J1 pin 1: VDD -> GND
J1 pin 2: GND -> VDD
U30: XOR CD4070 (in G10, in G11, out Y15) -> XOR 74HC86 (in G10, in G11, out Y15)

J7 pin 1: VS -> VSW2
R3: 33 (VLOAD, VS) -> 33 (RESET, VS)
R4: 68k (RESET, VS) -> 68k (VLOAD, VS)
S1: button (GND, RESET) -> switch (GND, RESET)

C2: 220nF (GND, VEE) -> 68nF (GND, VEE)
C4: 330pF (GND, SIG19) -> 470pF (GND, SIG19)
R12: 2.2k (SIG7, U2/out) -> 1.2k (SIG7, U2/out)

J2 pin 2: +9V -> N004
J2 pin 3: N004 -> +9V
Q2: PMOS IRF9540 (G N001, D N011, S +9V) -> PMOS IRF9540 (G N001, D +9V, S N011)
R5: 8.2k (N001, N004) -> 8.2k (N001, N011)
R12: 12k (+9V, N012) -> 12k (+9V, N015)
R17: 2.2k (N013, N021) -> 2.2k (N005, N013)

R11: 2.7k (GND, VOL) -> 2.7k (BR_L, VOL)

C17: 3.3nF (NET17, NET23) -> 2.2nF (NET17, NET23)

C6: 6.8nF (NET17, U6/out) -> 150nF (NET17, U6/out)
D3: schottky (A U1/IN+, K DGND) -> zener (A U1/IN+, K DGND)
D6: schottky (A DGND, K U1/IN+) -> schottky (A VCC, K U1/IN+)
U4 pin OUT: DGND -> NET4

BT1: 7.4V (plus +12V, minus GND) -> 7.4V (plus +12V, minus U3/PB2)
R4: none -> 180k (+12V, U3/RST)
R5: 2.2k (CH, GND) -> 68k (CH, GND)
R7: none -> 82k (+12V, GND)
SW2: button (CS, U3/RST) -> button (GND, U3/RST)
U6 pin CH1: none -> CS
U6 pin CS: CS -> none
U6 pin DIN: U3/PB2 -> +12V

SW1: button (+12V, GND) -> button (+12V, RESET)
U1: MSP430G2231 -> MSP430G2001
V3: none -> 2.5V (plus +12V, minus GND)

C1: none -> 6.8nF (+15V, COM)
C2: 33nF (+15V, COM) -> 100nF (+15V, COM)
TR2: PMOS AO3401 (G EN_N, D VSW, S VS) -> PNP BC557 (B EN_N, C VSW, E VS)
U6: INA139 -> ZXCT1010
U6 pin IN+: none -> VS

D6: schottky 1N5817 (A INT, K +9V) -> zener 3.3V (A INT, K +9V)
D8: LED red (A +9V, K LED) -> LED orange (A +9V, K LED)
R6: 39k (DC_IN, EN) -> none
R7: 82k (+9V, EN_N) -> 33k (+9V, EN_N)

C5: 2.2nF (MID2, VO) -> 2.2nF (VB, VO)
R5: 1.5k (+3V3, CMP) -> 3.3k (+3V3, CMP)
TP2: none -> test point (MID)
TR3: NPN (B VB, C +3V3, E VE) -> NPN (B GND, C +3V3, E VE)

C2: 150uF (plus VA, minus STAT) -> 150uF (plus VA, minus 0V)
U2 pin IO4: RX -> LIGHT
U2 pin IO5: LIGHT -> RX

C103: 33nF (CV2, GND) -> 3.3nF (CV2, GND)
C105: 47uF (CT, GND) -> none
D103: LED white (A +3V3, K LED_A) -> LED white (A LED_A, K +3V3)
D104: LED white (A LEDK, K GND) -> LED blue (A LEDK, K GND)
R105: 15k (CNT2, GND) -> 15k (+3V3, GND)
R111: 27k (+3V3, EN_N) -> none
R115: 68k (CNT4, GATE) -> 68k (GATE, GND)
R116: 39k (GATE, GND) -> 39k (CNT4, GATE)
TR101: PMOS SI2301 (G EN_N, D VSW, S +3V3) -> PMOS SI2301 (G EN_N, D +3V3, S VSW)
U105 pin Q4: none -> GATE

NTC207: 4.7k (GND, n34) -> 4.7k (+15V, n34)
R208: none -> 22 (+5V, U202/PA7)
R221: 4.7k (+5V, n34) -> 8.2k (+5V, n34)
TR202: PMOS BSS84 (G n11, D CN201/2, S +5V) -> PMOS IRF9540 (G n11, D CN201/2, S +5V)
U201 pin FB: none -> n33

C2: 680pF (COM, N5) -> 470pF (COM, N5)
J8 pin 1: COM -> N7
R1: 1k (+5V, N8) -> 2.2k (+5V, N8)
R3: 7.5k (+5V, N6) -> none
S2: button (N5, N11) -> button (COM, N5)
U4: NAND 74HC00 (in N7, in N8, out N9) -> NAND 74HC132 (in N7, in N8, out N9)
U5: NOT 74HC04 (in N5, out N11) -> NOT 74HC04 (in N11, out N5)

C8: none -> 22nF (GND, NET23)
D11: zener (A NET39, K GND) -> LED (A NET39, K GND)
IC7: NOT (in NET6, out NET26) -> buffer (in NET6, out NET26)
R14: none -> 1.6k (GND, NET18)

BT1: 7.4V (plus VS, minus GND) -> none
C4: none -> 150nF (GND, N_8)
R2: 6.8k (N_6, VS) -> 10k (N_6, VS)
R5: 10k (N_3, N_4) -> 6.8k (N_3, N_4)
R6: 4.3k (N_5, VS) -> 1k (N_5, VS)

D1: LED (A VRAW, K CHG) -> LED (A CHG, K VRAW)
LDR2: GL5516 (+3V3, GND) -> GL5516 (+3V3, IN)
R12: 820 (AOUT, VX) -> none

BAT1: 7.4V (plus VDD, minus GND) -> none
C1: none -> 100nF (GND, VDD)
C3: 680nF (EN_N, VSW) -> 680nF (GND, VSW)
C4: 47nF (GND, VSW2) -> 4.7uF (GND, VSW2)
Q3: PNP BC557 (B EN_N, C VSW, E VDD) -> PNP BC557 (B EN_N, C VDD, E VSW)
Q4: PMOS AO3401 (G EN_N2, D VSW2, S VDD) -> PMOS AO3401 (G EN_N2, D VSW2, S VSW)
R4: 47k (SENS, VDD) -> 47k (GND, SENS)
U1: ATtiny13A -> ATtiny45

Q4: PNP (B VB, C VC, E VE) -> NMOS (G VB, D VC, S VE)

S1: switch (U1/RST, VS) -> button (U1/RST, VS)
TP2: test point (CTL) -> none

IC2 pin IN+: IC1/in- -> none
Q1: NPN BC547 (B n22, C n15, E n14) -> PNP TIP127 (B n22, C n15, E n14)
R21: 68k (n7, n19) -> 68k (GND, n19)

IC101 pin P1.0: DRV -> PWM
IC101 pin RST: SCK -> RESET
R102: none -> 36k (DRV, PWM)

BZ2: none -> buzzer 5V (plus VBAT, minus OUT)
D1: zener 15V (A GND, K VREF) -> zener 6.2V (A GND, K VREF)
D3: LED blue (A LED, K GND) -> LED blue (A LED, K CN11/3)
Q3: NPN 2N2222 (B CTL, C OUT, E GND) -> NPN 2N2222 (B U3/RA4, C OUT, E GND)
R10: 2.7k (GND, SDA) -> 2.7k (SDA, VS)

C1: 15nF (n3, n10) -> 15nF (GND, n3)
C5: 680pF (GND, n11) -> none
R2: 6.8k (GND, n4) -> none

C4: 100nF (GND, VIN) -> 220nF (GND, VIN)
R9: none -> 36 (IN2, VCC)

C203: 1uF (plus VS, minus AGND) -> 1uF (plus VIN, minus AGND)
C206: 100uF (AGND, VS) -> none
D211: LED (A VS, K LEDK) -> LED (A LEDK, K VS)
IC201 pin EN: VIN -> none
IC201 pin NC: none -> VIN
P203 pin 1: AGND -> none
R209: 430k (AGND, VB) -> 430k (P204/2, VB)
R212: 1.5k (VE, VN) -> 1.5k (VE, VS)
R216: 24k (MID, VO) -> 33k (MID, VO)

» **Task to complete**: An exact copy of every record is required here.

» **Exercise output**:
J1 pin 1: VDD -> GND
J1 pin 2: GND -> VDD
U30: XOR CD4070 (in G10, in G11, out Y15) -> XOR 74HC86 (in G10, in G11, out Y15)

J7 pin 1: VS -> VSW2
R3: 33 (VLOAD, VS) -> 33 (RESET, VS)
R4: 68k (RESET, VS) -> 68k (VLOAD, VS)
S1: button (GND, RESET) -> switch (GND, RESET)

C2: 220nF (GND, VEE) -> 68nF (GND, VEE)
C4: 330pF (GND, SIG19) -> 470pF (GND, SIG19)
R12: 2.2k (SIG7, U2/out) -> 1.2k (SIG7, U2/out)

J2 pin 2: +9V -> N004
J2 pin 3: N004 -> +9V
Q2: PMOS IRF9540 (G N001, D N011, S +9V) -> PMOS IRF9540 (G N001, D +9V, S N011)
R5: 8.2k (N001, N004) -> 8.2k (N001, N011)
R12: 12k (+9V, N012) -> 12k (+9V, N015)
R17: 2.2k (N013, N021) -> 2.2k (N005, N013)

R11: 2.7k (GND, VOL) -> 2.7k (BR_L, VOL)

C17: 3.3nF (NET17, NET23) -> 2.2nF (NET17, NET23)

C6: 6.8nF (NET17, U6/out) -> 150nF (NET17, U6/out)
D3: schottky (A U1/IN+, K DGND) -> zener (A U1/IN+, K DGND)
D6: schottky (A DGND, K U1/IN+) -> schottky (A VCC, K U1/IN+)
U4 pin OUT: DGND -> NET4

BT1: 7.4V (plus +12V, minus GND) -> 7.4V (plus +12V, minus U3/PB2)
R4: none -> 180k (+12V, U3/RST)
R5: 2.2k (CH, GND) -> 68k (CH, GND)
R7: none -> 82k (+12V, GND)
SW2: button (CS, U3/RST) -> button (GND, U3/RST)
U6 pin CH1: none -> CS
U6 pin CS: CS -> none
U6 pin DIN: U3/PB2 -> +12V

SW1: button (+12V, GND) -> button (+12V, RESET)
U1: MSP430G2231 -> MSP430G2001
V3: none -> 2.5V (plus +12V, minus GND)

C1: none -> 6.8nF (+15V, COM)
C2: 33nF (+15V, COM) -> 100nF (+15V, COM)
TR2: PMOS AO3401 (G EN_N, D VSW, S VS) -> PNP BC557 (B EN_N, C VSW, E VS)
U6: INA139 -> ZXCT1010
U6 pin IN+: none -> VS

D6: schottky 1N5817 (A INT, K +9V) -> zener 3.3V (A INT, K +9V)
D8: LED red (A +9V, K LED) -> LED orange (A +9V, K LED)
R6: 39k (DC_IN, EN) -> none
R7: 82k (+9V, EN_N) -> 33k (+9V, EN_N)

C5: 2.2nF (MID2, VO) -> 2.2nF (VB, VO)
R5: 1.5k (+3V3, CMP) -> 3.3k (+3V3, CMP)
TP2: none -> test point (MID)
TR3: NPN (B VB, C +3V3, E VE) -> NPN (B GND, C +3V3, E VE)

C2: 150uF (plus VA, minus STAT) -> 150uF (plus VA, minus 0V)
U2 pin IO4: RX -> LIGHT
U2 pin IO5: LIGHT -> RX

C103: 33nF (CV2, GND) -> 3.3nF (CV2, GND)
C105: 47uF (CT, GND) -> none
D103: LED white (A +3V3, K LED_A) -> LED white (A LED_A, K +3V3)
D104: LED white (A LEDK, K GND) -> LED blue (A LEDK, K GND)
R105: 15k (CNT2, GND) -> 15k (+3V3, GND)
R111: 27k (+3V3, EN_N) -> none
R115: 68k (CNT4, GATE) -> 68k (GATE, GND)
R116: 39k (GATE, GND) -> 39k (CNT4, GATE)
TR101: PMOS SI2301 (G EN_N, D VSW, S +3V3) -> PMOS SI2301 (G EN_N, D +3V3, S VSW)
U105 pin Q4: none -> GATE

NTC207: 4.7k (GND, n34) -> 4.7k (+15V, n34)
R208: none -> 22 (+5V, U202/PA7)
R221: 4.7k (+5V, n34) -> 8.2k (+5V, n34)
TR202: PMOS BSS84 (G n11, D CN201/2, S +5V) -> PMOS IRF9540 (G n11, D CN201/2, S +5V)
U201 pin FB: none -> n33

C2: 680pF (COM, N5) -> 470pF (COM, N5)
J8 pin 1: COM -> N7
R1: 1k (+5V, N8) -> 2.2k (+5V, N8)
R3: 7.5k (+5V, N6) -> none
S2: button (N5, N11) -> button (COM, N5)
U4: NAND 74HC00 (in N7, in N8, out N9) -> NAND 74HC132 (in N7, in N8, out N9)
U5: NOT 74HC04 (in N5, out N11) -> NOT 74HC04 (in N11, out N5)

C8: none -> 22nF (GND, NET23)
D11: zener (A NET39, K GND) -> LED (A NET39, K GND)
IC7: NOT (in NET6, out NET26) -> buffer (in NET6, out NET26)
R14: none -> 1.6k (GND, NET18)

BT1: 7.4V (plus VS, minus GND) -> none
C4: none -> 150nF (GND, N_8)
R2: 6.8k (N_6, VS) -> 10k (N_6, VS)
R5: 10k (N_3, N_4) -> 6.8k (N_3, N_4)
R6: 4.3k (N_5, VS) -> 1k (N_5, VS)

D1: LED (A VRAW, K CHG) -> LED (A CHG, K VRAW)
LDR2: GL5516 (+3V3, GND) -> GL5516 (+3V3, IN)
R12: 820 (AOUT, VX) -> none

BAT1: 7.4V (plus VDD, minus GND) -> none
C1: none -> 100nF (GND, VDD)
C3: 680nF (EN_N, VSW) -> 680nF (GND, VSW)
C4: 47nF (GND, VSW2) -> 4.7uF (GND, VSW2)
Q3: PNP BC557 (B EN_N, C VSW, E VDD) -> PNP BC557 (B EN_N, C VDD, E VSW)
Q4: PMOS AO3401 (G EN_N2, D VSW2, S VDD) -> PMOS AO3401 (G EN_N2, D VSW2, S VSW)
R4: 47k (SENS, VDD) -> 47k (GND, SENS)
U1: ATtiny13A -> ATtiny45

Q4: PNP (B VB, C VC, E VE) -> NMOS (G VB, D VC, S VE)

S1: switch (U1/RST, VS) -> button (U1/RST, VS)
TP2: test point (CTL) -> none

IC2 pin IN+: IC1/in- -> none
Q1: NPN BC547 (B n22, C n15, E n14) -> PNP TIP127 (B n22, C n15, E n14)
R21: 68k (n7, n19) -> 68k (GND, n19)

IC101 pin P1.0: DRV -> PWM
IC101 pin RST: SCK -> RESET
R102: none -> 36k (DRV, PWM)

BZ2: none -> buzzer 5V (plus VBAT, minus OUT)
D1: zener 15V (A GND, K VREF) -> zener 6.2V (A GND, K VREF)
D3: LED blue (A LED, K GND) -> LED blue (A LED, K CN11/3)
Q3: NPN 2N2222 (B CTL, C OUT, E GND) -> NPN 2N2222 (B U3/RA4, C OUT, E GND)
R10: 2.7k (GND, SDA) -> 2.7k (SDA, VS)

C1: 15nF (n3, n10) -> 15nF (GND, n3)
C5: 680pF (GND, n11) -> none
R2: 6.8k (GND, n4) -> none

C4: 100nF (GND, VIN) -> 220nF (GND, VIN)
R9: none -> 36 (IN2, VCC)

C203: 1uF (plus VS, minus AGND) -> 1uF (plus VIN, minus AGND)
C206: 100uF (AGND, VS) -> none
D211: LED (A VS, K LEDK) -> LED (A LEDK, K VS)
IC201 pin EN: VIN -> none
IC201 pin NC: none -> VIN
P203 pin 1: AGND -> none
R209: 430k (AGND, VB) -> 430k (P204/2, VB)
R212: 1.5k (VE, VN) -> 1.5k (VE, VS)
R216: 24k (MID, VO) -> 33k (MID, VO)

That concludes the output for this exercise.